§ Task instructions
Determine the count of lines containing "glass" in the entries below and return only that figure.

[Object correspondence data]
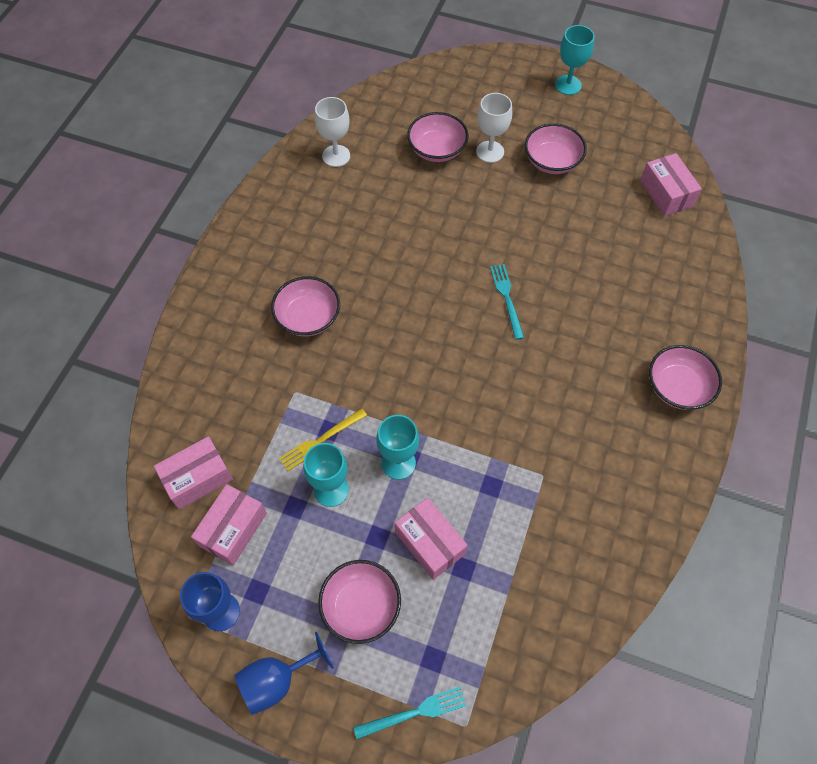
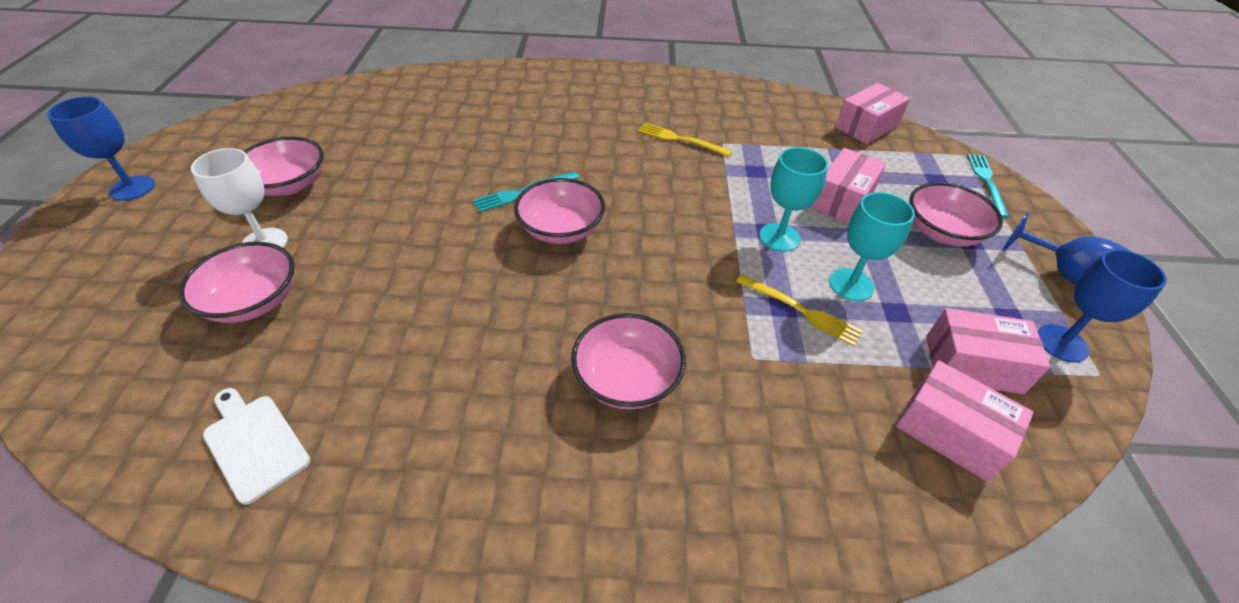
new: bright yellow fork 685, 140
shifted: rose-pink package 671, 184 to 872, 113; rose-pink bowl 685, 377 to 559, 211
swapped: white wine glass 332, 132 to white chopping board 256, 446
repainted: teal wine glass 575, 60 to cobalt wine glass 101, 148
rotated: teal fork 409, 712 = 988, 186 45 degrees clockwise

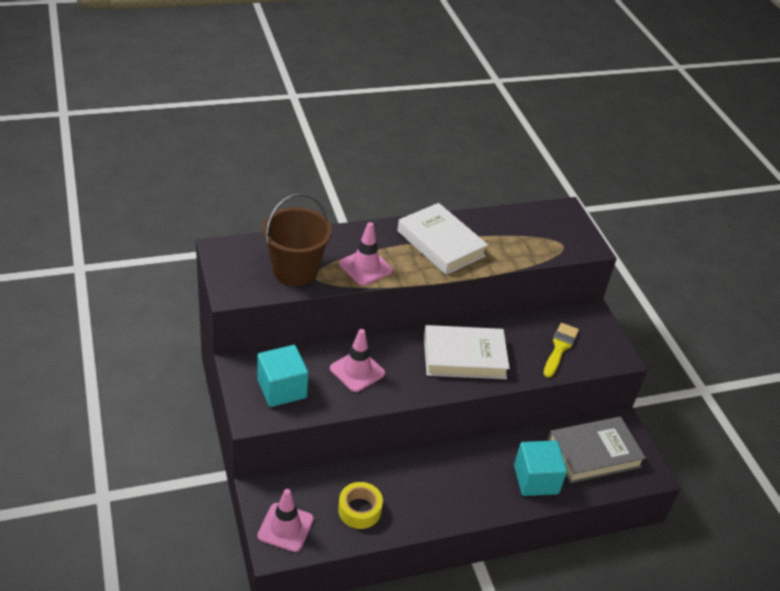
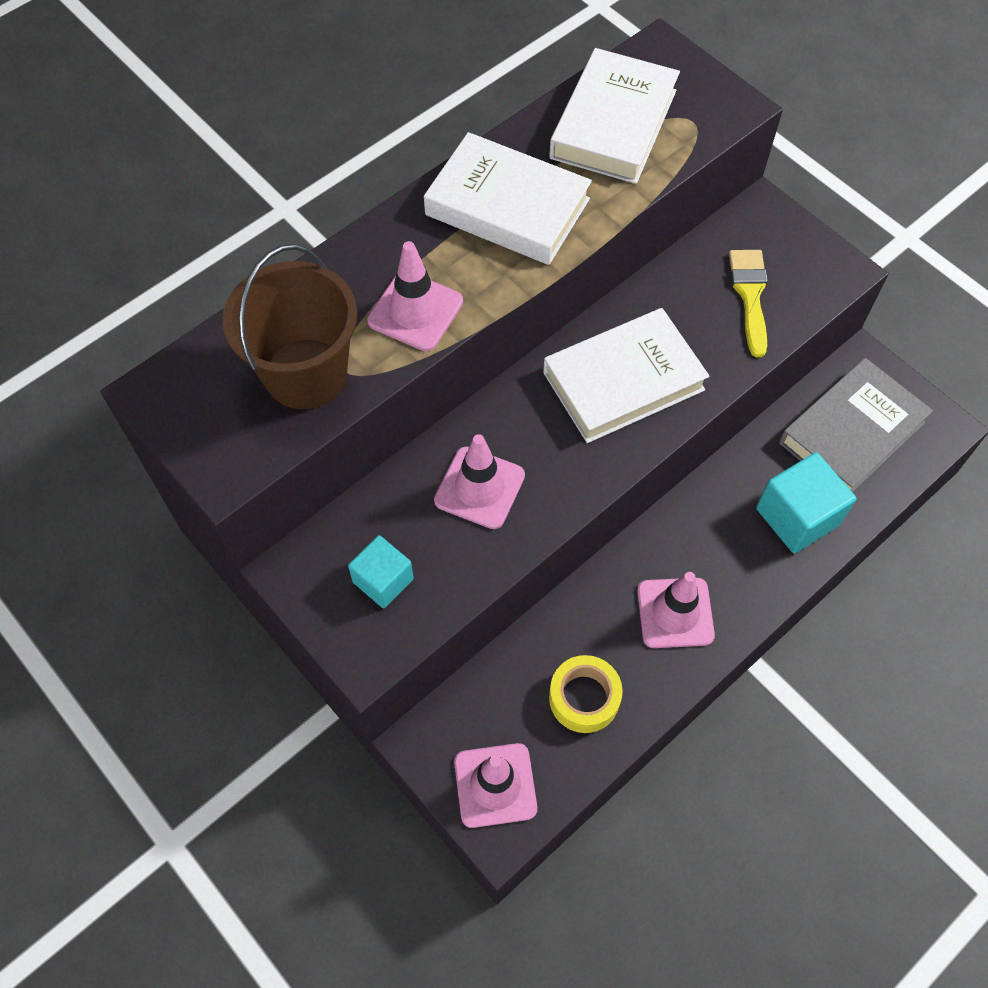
new: white book 614, 116; rose-pink safety cone 676, 610
scaled: teal solid cube 282, 376 = 381, 571 x0.64

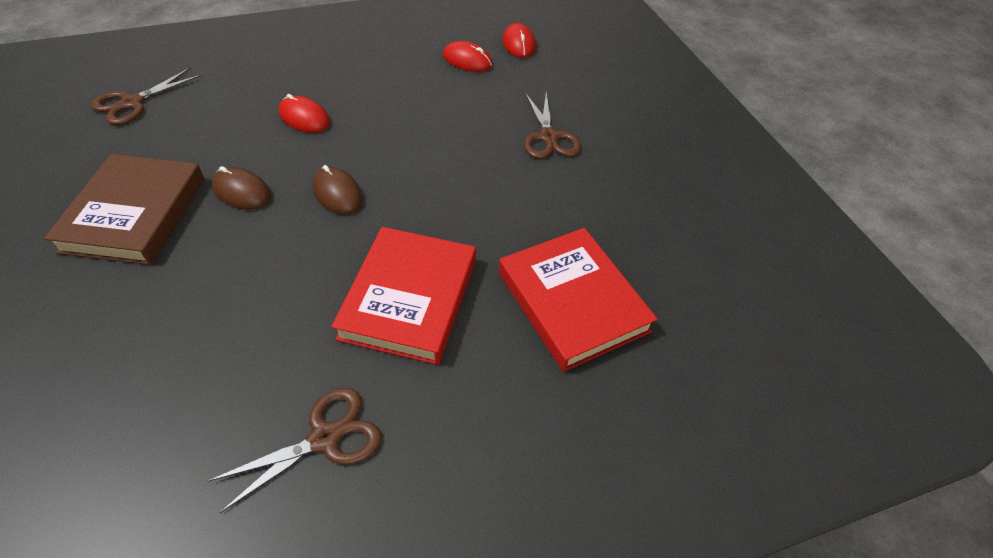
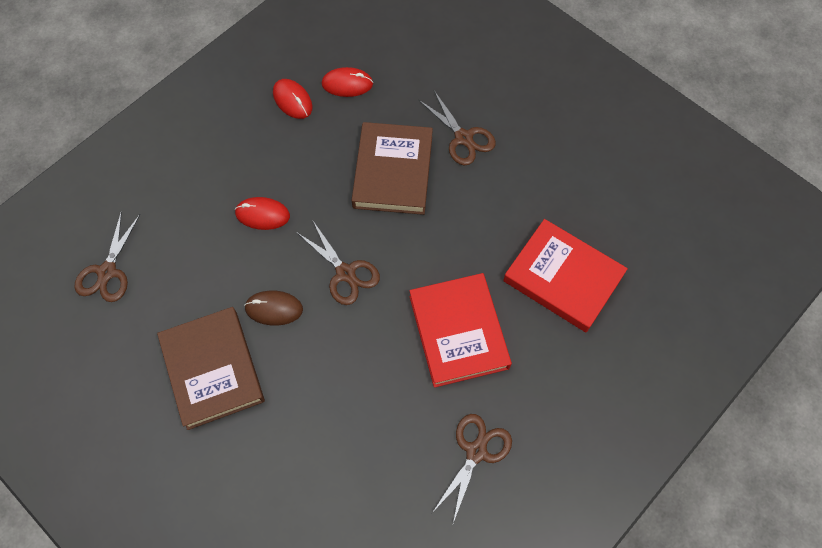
new: brown book 392, 168
shifted: red mouse 519, 40 to 293, 99
swapped: brown mouse 338, 190 to brown shears 338, 263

§ Your response
2